→ TASK OBJECTIVE
Look through the data below and show every line that includes "square".

→ SOURCE DATA

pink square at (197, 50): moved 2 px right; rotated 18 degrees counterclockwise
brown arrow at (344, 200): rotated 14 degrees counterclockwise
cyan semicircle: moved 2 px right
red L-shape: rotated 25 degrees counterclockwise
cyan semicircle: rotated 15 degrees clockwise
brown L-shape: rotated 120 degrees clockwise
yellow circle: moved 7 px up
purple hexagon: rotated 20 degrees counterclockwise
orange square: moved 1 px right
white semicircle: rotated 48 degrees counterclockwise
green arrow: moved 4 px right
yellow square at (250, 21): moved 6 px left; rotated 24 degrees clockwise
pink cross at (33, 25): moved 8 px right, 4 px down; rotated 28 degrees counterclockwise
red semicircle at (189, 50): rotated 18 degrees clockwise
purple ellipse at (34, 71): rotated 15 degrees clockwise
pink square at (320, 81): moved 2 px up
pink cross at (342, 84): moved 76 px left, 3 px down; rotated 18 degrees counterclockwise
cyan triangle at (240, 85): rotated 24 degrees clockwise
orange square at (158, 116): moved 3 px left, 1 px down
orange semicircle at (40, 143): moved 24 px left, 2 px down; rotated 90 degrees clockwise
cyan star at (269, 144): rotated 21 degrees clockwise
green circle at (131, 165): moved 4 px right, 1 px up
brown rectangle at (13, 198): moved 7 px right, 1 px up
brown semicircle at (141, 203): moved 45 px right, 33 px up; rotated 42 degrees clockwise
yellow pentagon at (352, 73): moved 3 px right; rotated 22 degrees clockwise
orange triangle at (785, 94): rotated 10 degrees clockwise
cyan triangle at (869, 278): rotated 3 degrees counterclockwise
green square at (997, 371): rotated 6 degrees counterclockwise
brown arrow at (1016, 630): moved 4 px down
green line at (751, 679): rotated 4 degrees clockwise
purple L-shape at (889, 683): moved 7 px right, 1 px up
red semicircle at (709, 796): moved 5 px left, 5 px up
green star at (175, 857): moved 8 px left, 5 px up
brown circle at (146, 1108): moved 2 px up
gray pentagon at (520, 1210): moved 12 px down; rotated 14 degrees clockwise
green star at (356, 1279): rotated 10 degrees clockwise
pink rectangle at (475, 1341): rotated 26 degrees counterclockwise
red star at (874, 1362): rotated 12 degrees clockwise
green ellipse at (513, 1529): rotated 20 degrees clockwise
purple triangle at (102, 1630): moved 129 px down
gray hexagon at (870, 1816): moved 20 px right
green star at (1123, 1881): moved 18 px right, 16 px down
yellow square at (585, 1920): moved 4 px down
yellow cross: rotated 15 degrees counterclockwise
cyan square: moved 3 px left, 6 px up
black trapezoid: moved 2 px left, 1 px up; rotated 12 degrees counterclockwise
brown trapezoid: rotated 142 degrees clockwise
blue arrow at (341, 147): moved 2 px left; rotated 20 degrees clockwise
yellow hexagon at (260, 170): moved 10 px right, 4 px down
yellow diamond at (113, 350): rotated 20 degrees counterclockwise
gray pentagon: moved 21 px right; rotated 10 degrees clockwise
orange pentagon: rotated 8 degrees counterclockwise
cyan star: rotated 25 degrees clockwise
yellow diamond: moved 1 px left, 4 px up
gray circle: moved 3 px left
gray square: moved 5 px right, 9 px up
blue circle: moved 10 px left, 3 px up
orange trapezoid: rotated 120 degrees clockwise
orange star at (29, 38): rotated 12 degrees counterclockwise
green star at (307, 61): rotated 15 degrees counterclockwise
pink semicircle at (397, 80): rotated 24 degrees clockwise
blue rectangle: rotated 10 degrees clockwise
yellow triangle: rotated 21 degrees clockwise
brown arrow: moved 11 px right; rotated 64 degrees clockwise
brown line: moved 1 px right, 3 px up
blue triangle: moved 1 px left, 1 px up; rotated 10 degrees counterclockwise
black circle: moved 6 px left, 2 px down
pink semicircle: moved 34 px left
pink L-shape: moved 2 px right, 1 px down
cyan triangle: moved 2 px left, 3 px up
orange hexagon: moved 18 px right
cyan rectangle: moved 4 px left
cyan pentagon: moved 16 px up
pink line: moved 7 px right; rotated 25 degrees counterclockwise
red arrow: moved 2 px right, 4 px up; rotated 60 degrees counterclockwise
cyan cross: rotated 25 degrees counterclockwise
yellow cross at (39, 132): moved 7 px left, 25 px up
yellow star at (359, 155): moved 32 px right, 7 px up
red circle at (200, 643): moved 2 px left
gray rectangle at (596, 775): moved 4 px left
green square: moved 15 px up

→ COMPLETED EXERCISE
pink square at (197, 50): moved 2 px right; rotated 18 degrees counterclockwise
orange square: moved 1 px right
yellow square at (250, 21): moved 6 px left; rotated 24 degrees clockwise
pink square at (320, 81): moved 2 px up
orange square at (158, 116): moved 3 px left, 1 px down
green square at (997, 371): rotated 6 degrees counterclockwise
yellow square at (585, 1920): moved 4 px down
cyan square: moved 3 px left, 6 px up
gray square: moved 5 px right, 9 px up
green square: moved 15 px up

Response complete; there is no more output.